_Task requirements_
Scan the records for "hexagon". Show the matching lines.

_Provided material_
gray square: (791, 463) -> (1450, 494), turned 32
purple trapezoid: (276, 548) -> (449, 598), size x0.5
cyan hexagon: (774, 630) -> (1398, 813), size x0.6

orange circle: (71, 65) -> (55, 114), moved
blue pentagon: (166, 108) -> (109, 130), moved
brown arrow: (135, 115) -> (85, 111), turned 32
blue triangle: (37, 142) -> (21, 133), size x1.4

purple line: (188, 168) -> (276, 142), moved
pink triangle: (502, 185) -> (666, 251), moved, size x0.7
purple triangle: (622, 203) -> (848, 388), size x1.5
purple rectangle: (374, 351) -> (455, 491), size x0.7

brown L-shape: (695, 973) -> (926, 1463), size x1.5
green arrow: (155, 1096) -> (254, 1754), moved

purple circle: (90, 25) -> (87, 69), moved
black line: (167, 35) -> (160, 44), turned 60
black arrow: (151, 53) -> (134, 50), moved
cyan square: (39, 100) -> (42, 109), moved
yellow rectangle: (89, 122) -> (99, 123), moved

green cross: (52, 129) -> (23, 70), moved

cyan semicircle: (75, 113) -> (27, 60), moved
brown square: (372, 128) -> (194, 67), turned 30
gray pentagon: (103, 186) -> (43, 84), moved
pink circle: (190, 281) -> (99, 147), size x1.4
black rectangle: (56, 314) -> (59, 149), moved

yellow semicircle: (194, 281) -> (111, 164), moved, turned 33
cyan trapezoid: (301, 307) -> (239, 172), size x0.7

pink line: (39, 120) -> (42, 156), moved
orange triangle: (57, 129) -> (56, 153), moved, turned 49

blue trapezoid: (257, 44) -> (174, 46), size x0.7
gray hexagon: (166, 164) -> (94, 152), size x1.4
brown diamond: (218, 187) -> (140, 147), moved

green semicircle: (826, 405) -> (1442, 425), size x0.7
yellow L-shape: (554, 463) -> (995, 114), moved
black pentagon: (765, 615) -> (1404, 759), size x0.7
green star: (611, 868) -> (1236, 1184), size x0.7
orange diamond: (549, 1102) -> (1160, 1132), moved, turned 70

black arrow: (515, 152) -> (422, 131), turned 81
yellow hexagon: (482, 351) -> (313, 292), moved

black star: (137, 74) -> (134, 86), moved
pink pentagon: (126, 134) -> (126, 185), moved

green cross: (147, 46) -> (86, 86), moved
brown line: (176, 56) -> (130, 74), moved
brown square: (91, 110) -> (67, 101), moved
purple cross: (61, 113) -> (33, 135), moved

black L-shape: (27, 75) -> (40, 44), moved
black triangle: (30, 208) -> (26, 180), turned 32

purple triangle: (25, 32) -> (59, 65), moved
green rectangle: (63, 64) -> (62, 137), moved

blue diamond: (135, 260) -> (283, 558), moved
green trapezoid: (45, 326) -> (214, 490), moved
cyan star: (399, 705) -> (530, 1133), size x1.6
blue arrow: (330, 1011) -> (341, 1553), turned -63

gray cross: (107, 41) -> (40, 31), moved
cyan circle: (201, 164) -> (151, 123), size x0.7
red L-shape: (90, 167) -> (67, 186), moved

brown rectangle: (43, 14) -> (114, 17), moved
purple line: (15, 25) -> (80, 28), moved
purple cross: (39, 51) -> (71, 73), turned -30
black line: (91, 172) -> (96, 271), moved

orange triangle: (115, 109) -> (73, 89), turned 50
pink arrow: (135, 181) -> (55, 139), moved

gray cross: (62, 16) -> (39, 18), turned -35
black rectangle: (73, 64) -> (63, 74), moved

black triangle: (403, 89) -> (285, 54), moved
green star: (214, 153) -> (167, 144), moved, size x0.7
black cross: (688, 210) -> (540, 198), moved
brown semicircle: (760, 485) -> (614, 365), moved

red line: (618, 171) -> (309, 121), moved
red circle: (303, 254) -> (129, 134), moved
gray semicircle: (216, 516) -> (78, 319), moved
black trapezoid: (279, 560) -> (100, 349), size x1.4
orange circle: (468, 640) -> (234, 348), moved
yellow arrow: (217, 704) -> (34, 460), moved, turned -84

_Task answer_
cyan hexagon: (774, 630) -> (1398, 813), size x0.6
gray hexagon: (166, 164) -> (94, 152), size x1.4
yellow hexagon: (482, 351) -> (313, 292), moved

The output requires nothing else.